WHAT IS NEEDED | Could you print every line from the first one of the records below through the line containing "camera: 40 degrees left, 10 degrees down", with both included and nothing else?

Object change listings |
*****
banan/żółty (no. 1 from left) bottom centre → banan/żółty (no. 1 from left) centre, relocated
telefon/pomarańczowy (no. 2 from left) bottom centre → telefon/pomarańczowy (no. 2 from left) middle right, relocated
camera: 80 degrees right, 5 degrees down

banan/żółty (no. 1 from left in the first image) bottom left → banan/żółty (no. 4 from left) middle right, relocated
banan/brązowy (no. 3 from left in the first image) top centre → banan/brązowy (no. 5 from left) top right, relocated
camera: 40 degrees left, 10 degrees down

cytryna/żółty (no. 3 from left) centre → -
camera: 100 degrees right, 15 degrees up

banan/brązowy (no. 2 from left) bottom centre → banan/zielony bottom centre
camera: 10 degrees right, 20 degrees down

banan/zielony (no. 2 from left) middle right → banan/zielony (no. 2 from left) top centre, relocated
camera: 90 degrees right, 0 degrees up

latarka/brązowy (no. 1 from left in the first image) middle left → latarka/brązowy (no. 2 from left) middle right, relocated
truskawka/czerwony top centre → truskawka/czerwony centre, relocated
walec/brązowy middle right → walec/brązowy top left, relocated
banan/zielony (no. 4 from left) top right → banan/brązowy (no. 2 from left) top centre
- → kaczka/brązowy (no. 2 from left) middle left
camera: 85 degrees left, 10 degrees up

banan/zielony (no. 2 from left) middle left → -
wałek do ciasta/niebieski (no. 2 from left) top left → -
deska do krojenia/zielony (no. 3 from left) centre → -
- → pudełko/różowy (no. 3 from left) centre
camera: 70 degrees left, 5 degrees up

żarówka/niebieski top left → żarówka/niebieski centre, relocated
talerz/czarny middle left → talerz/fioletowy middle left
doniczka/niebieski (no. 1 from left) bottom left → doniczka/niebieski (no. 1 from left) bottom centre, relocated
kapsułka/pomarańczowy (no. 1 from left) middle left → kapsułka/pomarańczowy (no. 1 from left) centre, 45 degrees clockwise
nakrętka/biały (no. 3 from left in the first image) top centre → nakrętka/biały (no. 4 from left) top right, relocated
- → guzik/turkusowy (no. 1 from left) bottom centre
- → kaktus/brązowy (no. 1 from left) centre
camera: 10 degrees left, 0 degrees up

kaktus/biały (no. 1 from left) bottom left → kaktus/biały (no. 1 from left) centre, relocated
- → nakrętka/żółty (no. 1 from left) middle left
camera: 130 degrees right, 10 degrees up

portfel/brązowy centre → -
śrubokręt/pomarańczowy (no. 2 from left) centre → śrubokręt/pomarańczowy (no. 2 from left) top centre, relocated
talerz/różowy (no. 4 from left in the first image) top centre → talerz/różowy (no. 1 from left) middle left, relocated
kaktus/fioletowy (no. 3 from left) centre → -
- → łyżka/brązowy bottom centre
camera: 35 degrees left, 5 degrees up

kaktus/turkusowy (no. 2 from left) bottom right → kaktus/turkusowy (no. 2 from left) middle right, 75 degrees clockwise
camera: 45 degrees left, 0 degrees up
*****
OUTPUT |
banan/żółty (no. 1 from left) bottom centre → banan/żółty (no. 1 from left) centre, relocated
telefon/pomarańczowy (no. 2 from left) bottom centre → telefon/pomarańczowy (no. 2 from left) middle right, relocated
camera: 80 degrees right, 5 degrees down

banan/żółty (no. 1 from left in the first image) bottom left → banan/żółty (no. 4 from left) middle right, relocated
banan/brązowy (no. 3 from left in the first image) top centre → banan/brązowy (no. 5 from left) top right, relocated
camera: 40 degrees left, 10 degrees down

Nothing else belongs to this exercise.